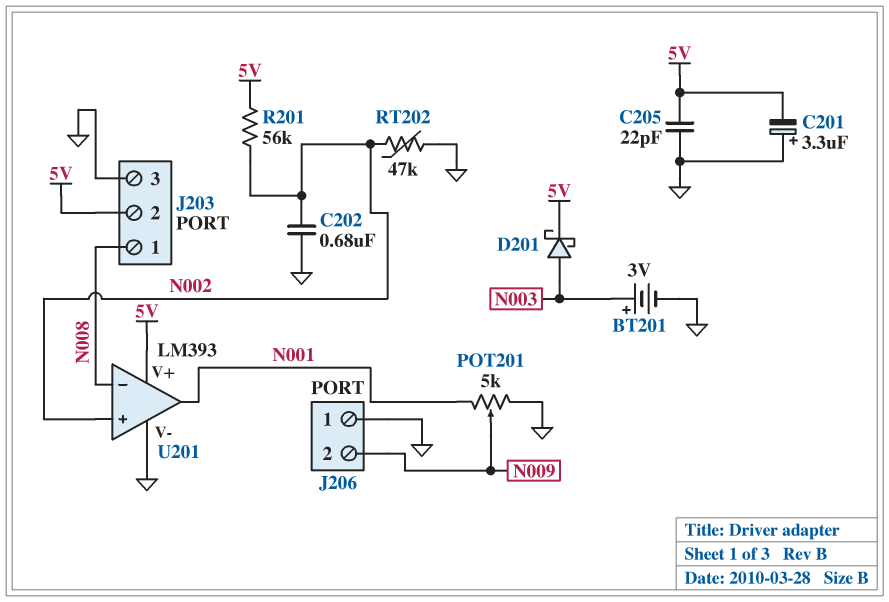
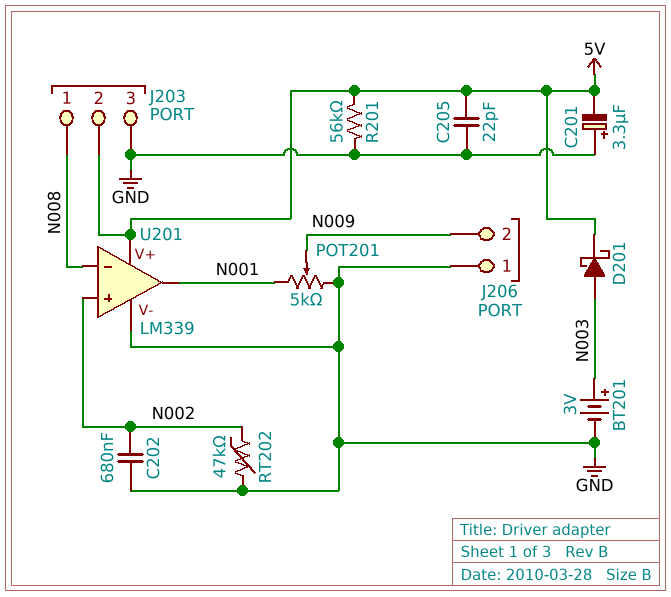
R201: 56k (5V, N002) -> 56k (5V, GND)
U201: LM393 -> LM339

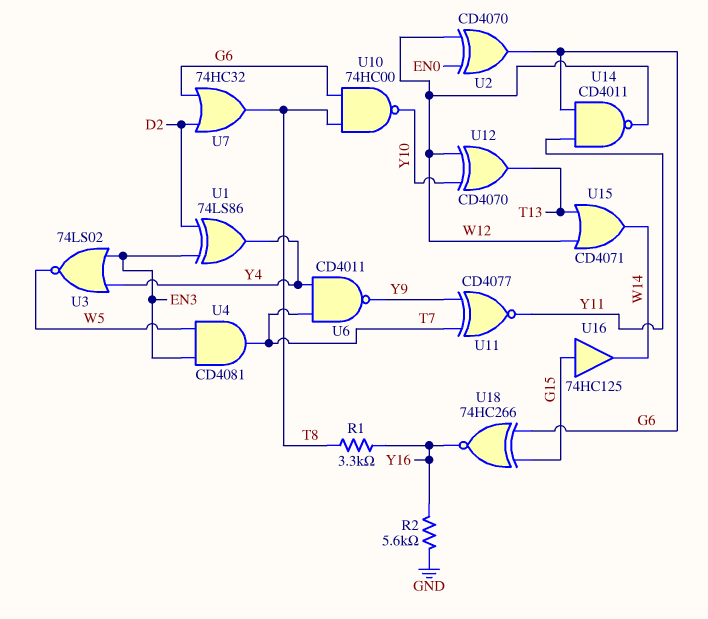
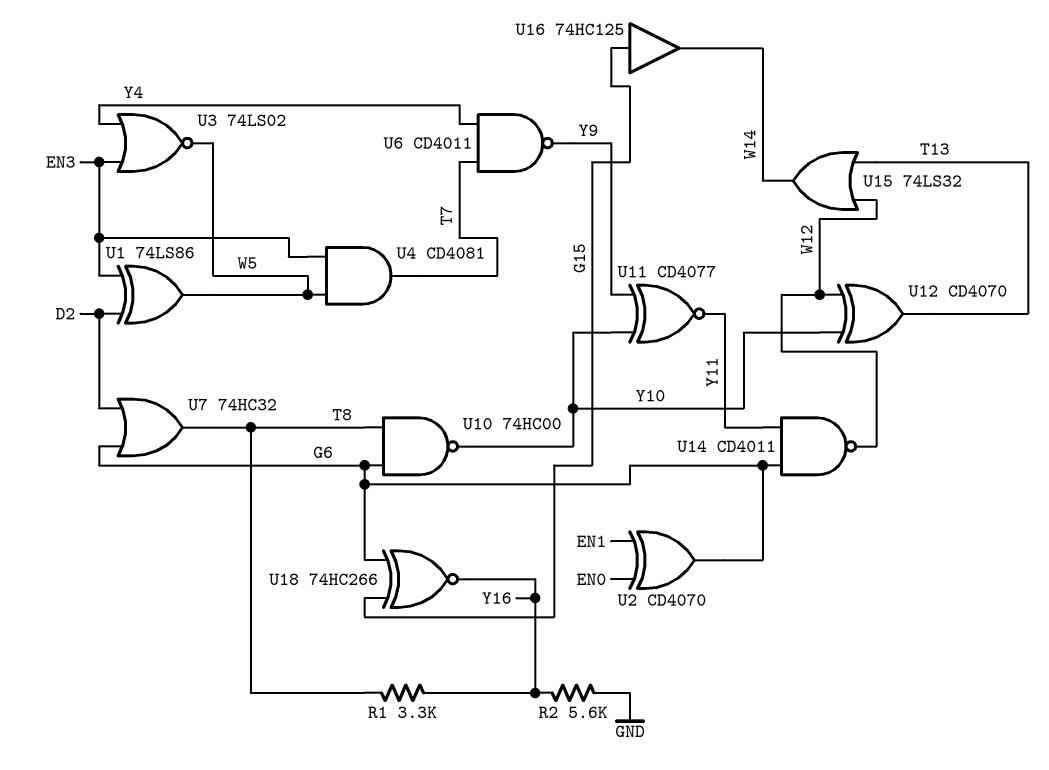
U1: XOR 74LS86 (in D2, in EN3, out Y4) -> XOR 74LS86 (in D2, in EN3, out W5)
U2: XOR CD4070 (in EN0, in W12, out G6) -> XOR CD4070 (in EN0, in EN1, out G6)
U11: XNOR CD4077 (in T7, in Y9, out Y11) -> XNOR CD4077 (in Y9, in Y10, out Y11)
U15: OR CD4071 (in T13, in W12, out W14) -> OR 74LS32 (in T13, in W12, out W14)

━━━━━━━━━━━━━━━━

== Task details ==
Print precisely the lines from the one with "U1: XOR 74LS86" through the end of the data above, adding nothing.

== Solution to this exercise ==
U1: XOR 74LS86 (in D2, in EN3, out Y4) -> XOR 74LS86 (in D2, in EN3, out W5)
U2: XOR CD4070 (in EN0, in W12, out G6) -> XOR CD4070 (in EN0, in EN1, out G6)
U11: XNOR CD4077 (in T7, in Y9, out Y11) -> XNOR CD4077 (in Y9, in Y10, out Y11)
U15: OR CD4071 (in T13, in W12, out W14) -> OR 74LS32 (in T13, in W12, out W14)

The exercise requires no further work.